STORED DATA
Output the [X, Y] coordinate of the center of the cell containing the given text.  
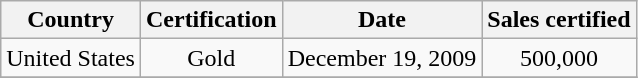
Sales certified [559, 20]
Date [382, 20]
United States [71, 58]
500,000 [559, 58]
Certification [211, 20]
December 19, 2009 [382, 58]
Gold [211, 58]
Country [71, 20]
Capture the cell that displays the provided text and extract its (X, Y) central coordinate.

...

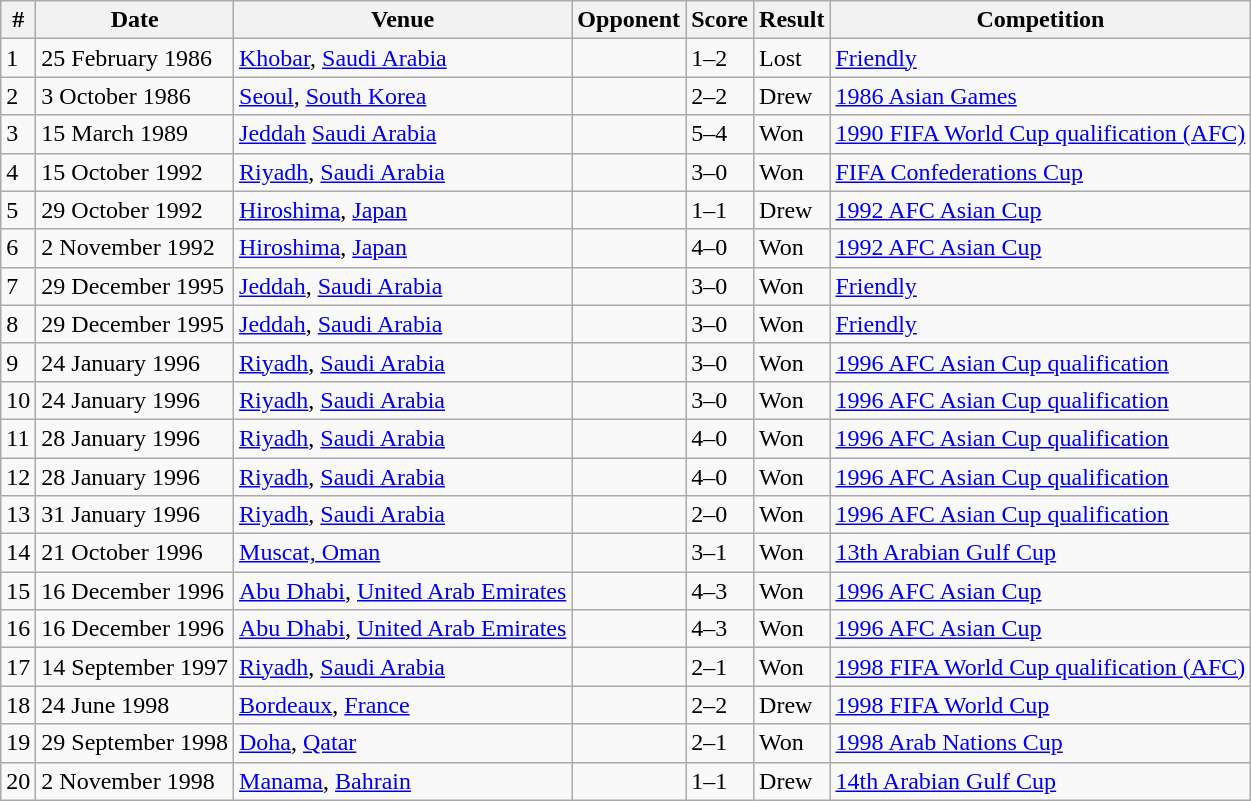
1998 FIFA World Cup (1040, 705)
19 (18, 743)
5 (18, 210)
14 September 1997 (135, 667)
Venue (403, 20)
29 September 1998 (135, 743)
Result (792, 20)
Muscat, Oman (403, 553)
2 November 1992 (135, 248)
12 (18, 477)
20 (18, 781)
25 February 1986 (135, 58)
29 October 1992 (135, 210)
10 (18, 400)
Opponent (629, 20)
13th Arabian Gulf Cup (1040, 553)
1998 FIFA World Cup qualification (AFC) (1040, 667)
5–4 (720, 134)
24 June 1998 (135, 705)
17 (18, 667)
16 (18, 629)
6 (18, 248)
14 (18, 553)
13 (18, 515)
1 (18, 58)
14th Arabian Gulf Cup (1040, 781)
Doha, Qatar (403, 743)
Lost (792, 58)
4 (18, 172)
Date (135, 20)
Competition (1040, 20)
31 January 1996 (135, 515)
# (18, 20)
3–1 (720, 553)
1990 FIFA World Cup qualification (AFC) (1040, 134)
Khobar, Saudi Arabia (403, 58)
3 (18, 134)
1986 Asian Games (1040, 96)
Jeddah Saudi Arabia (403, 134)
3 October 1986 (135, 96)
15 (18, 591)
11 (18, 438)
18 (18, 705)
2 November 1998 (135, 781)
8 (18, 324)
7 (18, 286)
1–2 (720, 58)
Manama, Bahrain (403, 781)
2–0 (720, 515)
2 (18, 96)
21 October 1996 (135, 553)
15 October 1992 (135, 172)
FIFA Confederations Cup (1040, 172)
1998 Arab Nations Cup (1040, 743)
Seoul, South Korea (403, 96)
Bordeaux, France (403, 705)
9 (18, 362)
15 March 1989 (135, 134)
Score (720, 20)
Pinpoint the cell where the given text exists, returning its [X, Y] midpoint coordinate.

---

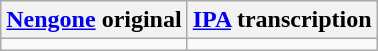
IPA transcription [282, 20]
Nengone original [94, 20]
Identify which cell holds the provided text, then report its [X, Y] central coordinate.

EXERCISE DETAILS
Output the rows from the line with "IPA transcription [282, 20]" to the line with "Identify which cell" word for word, including both of those lines.

OUTPUT OF THE EXERCISE
IPA transcription [282, 20]
Nengone original [94, 20]
Identify which cell holds the provided text, then report its [X, Y] central coordinate.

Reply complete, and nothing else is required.